BEGIN
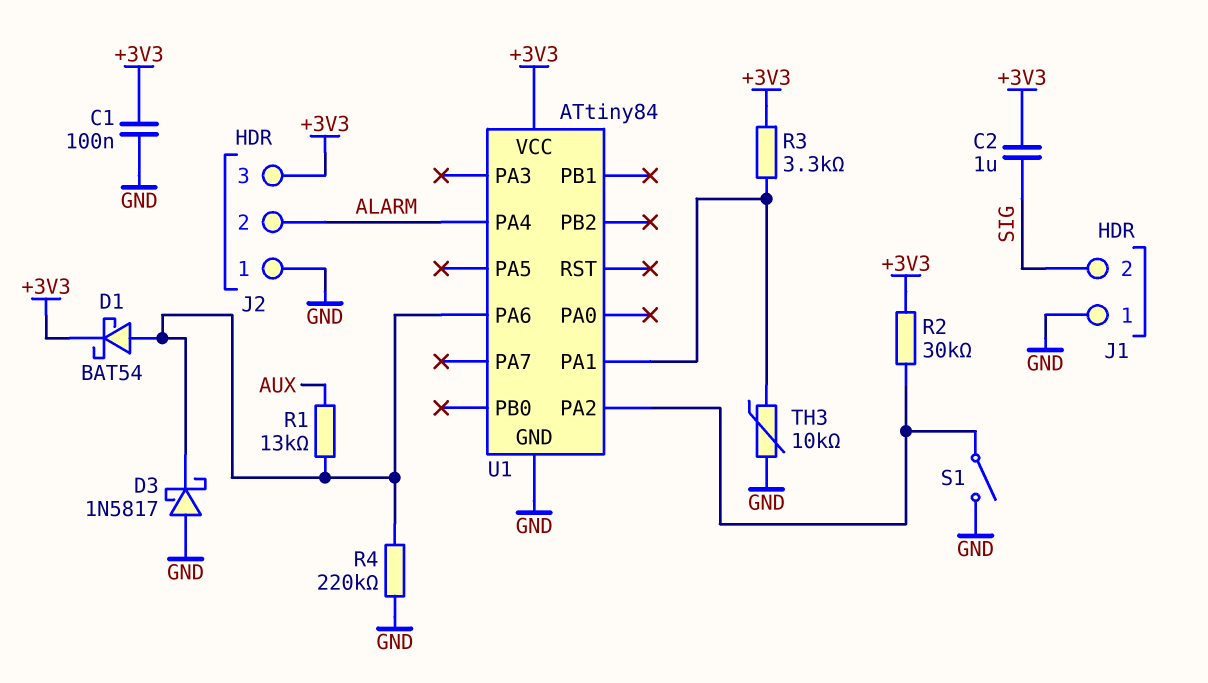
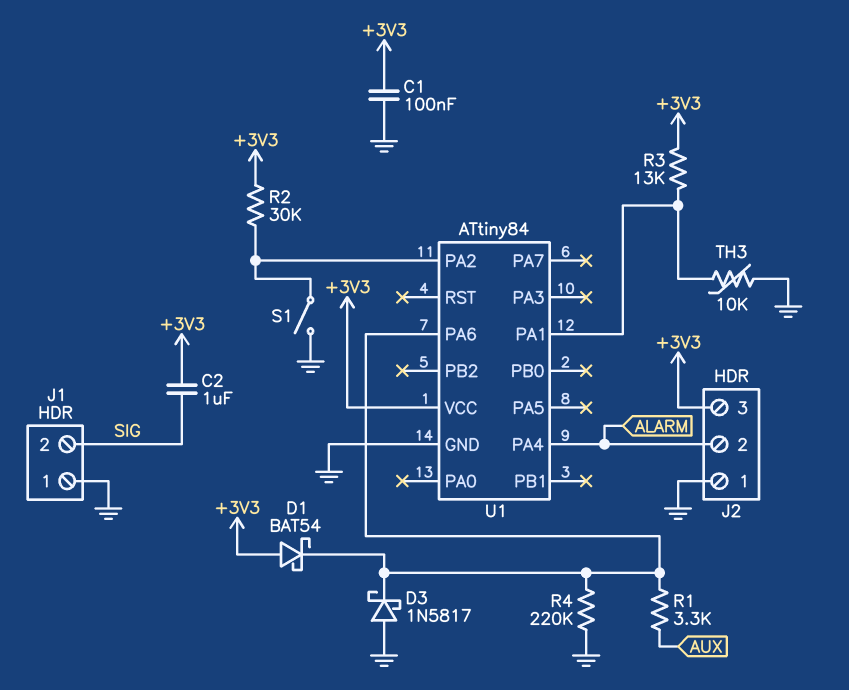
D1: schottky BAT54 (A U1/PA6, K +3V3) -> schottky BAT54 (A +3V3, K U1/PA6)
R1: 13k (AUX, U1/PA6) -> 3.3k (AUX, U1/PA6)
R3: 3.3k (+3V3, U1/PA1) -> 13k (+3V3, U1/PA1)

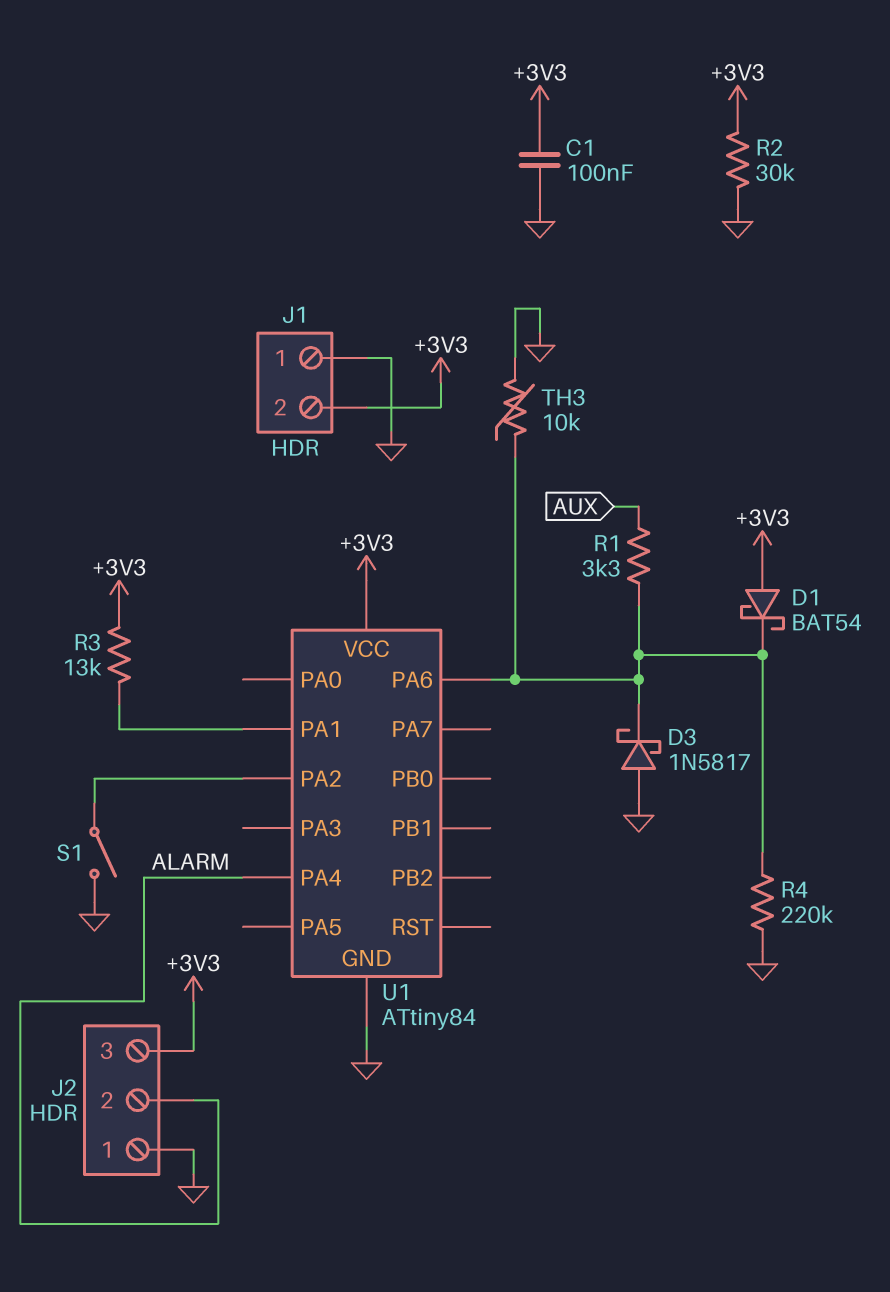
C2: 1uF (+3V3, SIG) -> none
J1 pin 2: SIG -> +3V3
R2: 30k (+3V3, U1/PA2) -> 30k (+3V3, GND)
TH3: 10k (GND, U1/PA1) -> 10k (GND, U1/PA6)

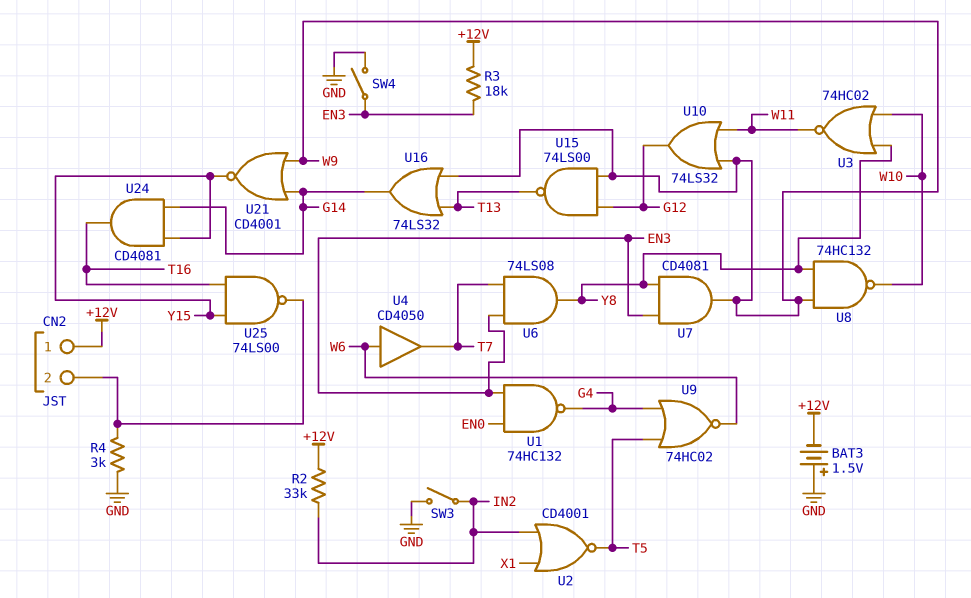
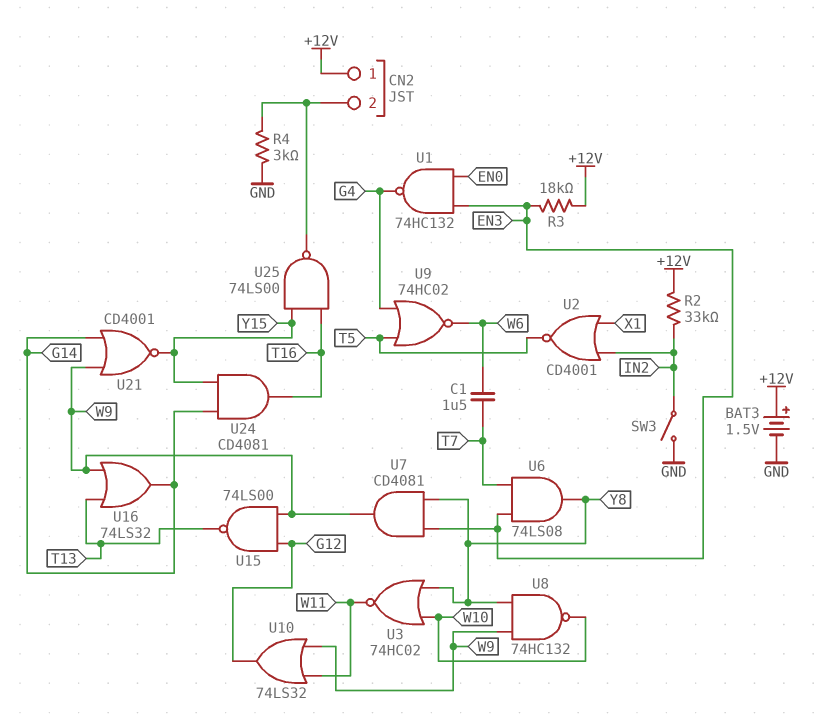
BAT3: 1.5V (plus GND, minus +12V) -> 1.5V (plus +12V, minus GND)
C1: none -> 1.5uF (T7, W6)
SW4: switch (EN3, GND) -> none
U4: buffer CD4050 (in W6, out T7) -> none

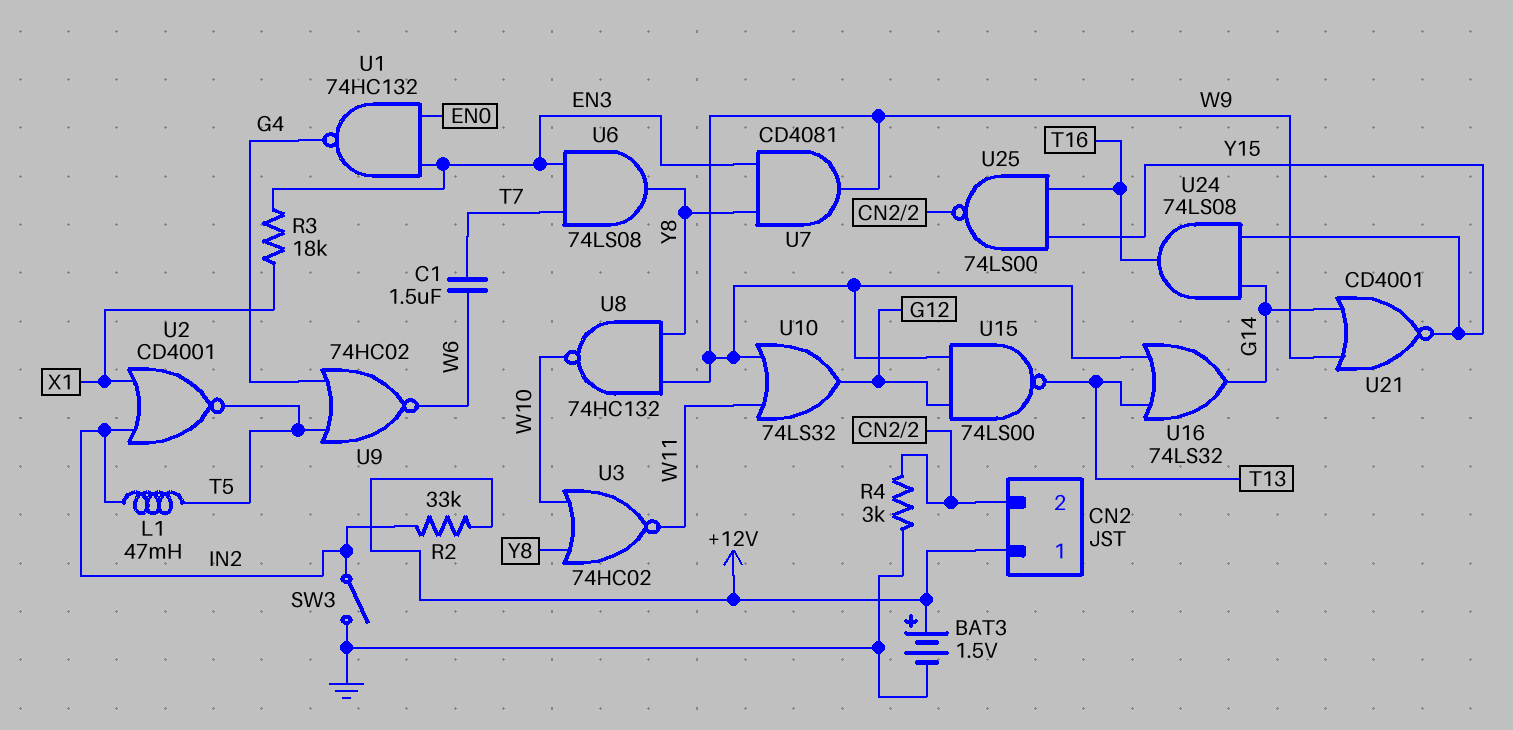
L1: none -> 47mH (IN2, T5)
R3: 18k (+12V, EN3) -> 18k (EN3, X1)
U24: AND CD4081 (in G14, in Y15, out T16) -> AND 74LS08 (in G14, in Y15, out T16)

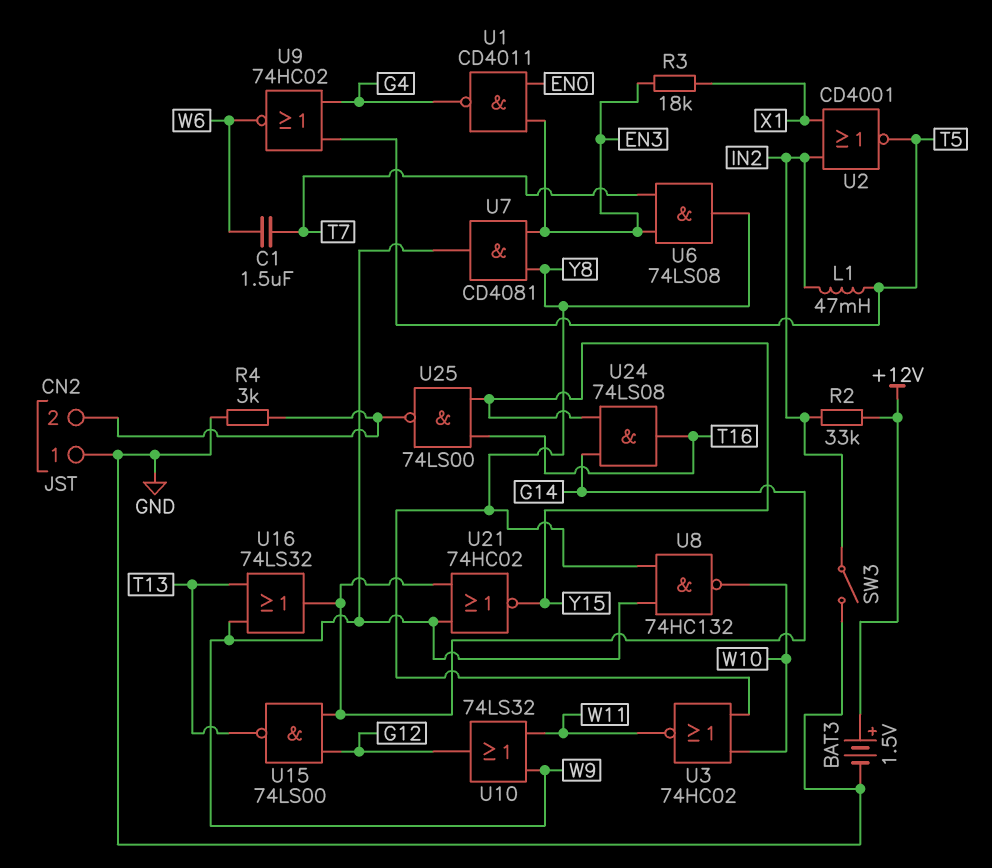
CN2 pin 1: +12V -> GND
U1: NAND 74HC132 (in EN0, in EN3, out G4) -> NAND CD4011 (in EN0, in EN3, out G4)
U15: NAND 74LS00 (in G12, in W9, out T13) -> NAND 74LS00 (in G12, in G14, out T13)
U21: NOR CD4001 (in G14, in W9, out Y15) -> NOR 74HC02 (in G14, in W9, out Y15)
END
Task item ->
Reproduce all entries exactly. Pictures do not belong in the copy.

Written solution ->
D1: schottky BAT54 (A U1/PA6, K +3V3) -> schottky BAT54 (A +3V3, K U1/PA6)
R1: 13k (AUX, U1/PA6) -> 3.3k (AUX, U1/PA6)
R3: 3.3k (+3V3, U1/PA1) -> 13k (+3V3, U1/PA1)

C2: 1uF (+3V3, SIG) -> none
J1 pin 2: SIG -> +3V3
R2: 30k (+3V3, U1/PA2) -> 30k (+3V3, GND)
TH3: 10k (GND, U1/PA1) -> 10k (GND, U1/PA6)

BAT3: 1.5V (plus GND, minus +12V) -> 1.5V (plus +12V, minus GND)
C1: none -> 1.5uF (T7, W6)
SW4: switch (EN3, GND) -> none
U4: buffer CD4050 (in W6, out T7) -> none

L1: none -> 47mH (IN2, T5)
R3: 18k (+12V, EN3) -> 18k (EN3, X1)
U24: AND CD4081 (in G14, in Y15, out T16) -> AND 74LS08 (in G14, in Y15, out T16)

CN2 pin 1: +12V -> GND
U1: NAND 74HC132 (in EN0, in EN3, out G4) -> NAND CD4011 (in EN0, in EN3, out G4)
U15: NAND 74LS00 (in G12, in W9, out T13) -> NAND 74LS00 (in G12, in G14, out T13)
U21: NOR CD4001 (in G14, in W9, out Y15) -> NOR 74HC02 (in G14, in W9, out Y15)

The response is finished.